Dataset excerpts

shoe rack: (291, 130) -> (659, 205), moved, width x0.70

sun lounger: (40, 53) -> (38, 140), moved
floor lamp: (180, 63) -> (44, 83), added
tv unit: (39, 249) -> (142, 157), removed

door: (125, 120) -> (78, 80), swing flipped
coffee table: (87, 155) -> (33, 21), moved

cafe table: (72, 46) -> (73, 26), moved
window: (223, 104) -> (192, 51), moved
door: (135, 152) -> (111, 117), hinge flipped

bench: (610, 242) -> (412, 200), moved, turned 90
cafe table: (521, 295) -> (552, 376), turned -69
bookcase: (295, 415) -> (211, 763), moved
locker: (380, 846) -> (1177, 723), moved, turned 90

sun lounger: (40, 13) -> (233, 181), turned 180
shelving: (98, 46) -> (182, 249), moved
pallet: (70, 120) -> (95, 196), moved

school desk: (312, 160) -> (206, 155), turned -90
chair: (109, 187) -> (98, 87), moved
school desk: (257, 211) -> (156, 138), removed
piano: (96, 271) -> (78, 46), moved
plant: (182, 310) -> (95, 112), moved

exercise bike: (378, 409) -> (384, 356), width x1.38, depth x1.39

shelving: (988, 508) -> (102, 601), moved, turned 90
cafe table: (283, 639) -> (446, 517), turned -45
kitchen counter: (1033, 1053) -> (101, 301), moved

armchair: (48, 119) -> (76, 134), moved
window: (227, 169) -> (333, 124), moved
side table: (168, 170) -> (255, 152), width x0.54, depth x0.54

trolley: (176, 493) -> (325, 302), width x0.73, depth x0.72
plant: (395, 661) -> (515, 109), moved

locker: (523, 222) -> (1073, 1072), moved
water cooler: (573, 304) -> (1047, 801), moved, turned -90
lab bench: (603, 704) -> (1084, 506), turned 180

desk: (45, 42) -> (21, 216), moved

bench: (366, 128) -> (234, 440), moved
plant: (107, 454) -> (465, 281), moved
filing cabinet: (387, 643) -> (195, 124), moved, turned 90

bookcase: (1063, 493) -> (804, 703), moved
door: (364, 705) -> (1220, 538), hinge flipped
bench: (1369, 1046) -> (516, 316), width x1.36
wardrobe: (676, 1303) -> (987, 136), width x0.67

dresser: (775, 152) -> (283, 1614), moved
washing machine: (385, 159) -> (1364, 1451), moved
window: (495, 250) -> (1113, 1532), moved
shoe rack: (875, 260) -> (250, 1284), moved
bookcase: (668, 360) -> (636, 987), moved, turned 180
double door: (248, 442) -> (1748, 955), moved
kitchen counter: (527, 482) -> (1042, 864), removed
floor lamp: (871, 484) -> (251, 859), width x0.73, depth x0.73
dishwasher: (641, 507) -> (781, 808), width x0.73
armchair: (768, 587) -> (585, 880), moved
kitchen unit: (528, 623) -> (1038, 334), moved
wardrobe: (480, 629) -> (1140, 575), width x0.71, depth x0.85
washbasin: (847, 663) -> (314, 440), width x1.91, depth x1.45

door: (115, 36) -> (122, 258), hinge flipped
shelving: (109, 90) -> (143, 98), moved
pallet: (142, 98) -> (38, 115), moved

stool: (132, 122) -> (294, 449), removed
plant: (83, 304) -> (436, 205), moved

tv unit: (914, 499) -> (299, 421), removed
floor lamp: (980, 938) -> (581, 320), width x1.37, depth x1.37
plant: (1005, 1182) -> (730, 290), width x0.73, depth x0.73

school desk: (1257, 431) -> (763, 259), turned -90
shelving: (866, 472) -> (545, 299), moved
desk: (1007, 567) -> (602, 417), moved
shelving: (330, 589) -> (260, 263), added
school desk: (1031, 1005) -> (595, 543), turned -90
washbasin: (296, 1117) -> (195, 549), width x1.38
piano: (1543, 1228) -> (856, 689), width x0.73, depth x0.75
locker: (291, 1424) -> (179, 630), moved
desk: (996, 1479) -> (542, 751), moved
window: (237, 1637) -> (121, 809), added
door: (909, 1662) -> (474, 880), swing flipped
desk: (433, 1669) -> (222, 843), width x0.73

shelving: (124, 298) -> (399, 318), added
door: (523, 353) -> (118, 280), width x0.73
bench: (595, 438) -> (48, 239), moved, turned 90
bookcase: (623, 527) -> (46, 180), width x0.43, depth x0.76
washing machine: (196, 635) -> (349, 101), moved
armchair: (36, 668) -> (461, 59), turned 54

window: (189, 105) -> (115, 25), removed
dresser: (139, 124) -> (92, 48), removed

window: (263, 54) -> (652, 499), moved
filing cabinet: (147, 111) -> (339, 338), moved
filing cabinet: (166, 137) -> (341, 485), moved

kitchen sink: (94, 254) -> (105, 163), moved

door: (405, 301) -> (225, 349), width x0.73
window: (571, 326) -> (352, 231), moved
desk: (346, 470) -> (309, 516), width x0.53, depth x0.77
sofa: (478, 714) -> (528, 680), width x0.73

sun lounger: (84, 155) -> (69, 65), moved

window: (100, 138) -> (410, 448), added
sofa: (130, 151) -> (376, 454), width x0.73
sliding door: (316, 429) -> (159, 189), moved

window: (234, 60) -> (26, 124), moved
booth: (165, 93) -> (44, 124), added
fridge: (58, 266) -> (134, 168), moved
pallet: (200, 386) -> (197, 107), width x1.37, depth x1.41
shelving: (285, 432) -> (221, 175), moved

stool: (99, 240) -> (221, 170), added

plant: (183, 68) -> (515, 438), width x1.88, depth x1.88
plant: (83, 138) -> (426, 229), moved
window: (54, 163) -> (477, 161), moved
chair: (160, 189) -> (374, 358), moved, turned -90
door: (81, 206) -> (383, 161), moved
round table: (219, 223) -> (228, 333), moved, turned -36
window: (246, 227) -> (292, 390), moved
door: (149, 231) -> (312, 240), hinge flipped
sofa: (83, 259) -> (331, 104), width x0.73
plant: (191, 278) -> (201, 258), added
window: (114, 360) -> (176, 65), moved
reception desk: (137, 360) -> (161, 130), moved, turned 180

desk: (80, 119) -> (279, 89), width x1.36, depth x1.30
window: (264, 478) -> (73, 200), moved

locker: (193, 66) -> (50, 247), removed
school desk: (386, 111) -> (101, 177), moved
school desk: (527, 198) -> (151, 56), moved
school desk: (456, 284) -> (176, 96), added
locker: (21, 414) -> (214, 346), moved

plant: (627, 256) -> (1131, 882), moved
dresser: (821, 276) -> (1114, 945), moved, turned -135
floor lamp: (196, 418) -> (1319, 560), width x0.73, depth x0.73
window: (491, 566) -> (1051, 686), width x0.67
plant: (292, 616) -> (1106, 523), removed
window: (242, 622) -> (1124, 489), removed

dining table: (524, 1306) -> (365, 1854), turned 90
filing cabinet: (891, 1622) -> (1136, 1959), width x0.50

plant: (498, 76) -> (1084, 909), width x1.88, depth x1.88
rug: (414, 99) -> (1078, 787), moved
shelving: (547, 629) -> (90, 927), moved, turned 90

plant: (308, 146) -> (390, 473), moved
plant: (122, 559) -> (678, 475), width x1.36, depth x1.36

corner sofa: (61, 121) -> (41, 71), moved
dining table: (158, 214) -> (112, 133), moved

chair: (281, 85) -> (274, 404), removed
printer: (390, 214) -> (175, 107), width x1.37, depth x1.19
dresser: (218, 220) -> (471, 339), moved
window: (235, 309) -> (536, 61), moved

(Directive):
Only the lines from the one containing "chair: (281, 85) -> (274, 404), removed" through the last line above belong in your answer. Retype them exactly.

(Solution to the problem):
chair: (281, 85) -> (274, 404), removed
printer: (390, 214) -> (175, 107), width x1.37, depth x1.19
dresser: (218, 220) -> (471, 339), moved
window: (235, 309) -> (536, 61), moved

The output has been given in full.